● **Recorded data**:
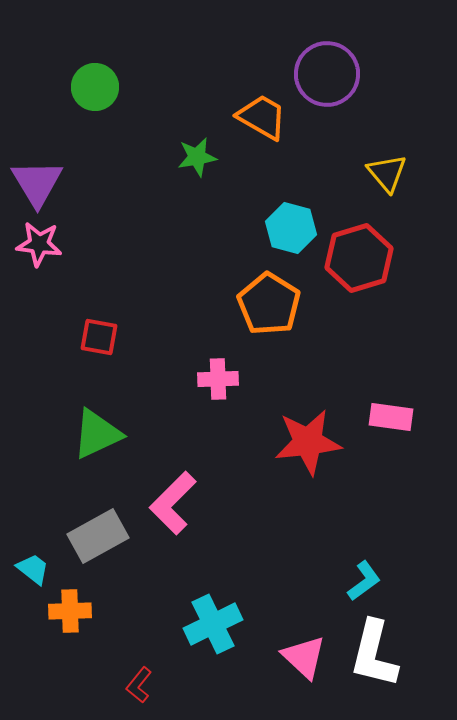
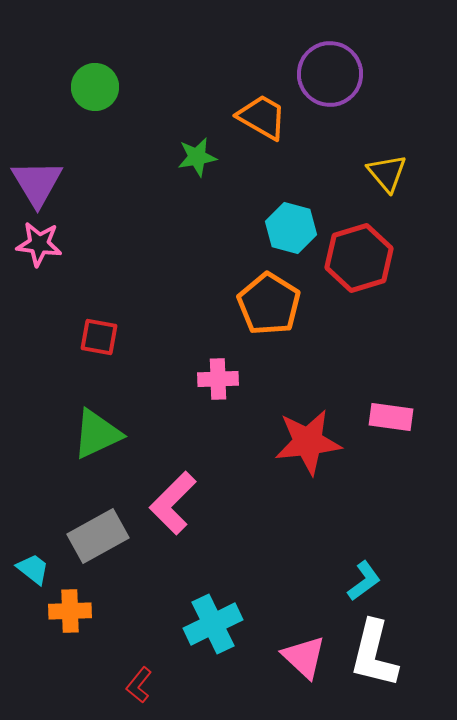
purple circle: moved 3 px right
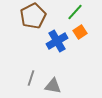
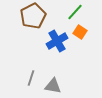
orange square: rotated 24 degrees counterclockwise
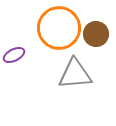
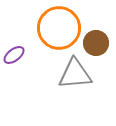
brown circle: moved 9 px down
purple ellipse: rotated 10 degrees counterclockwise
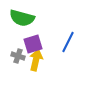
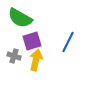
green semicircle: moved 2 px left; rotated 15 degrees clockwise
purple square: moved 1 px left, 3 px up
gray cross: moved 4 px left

● **Task to carry out**: Leave the pictures out. Output exactly, and only, the lines from the one with "orange square: rotated" through the last line of the listing above, both included.

● **Problem solution**:
orange square: rotated 24 degrees counterclockwise
brown circle: moved 9 px down
purple ellipse: rotated 10 degrees counterclockwise
green semicircle: moved 2 px left; rotated 15 degrees clockwise
purple square: moved 1 px left, 3 px up
gray cross: moved 4 px left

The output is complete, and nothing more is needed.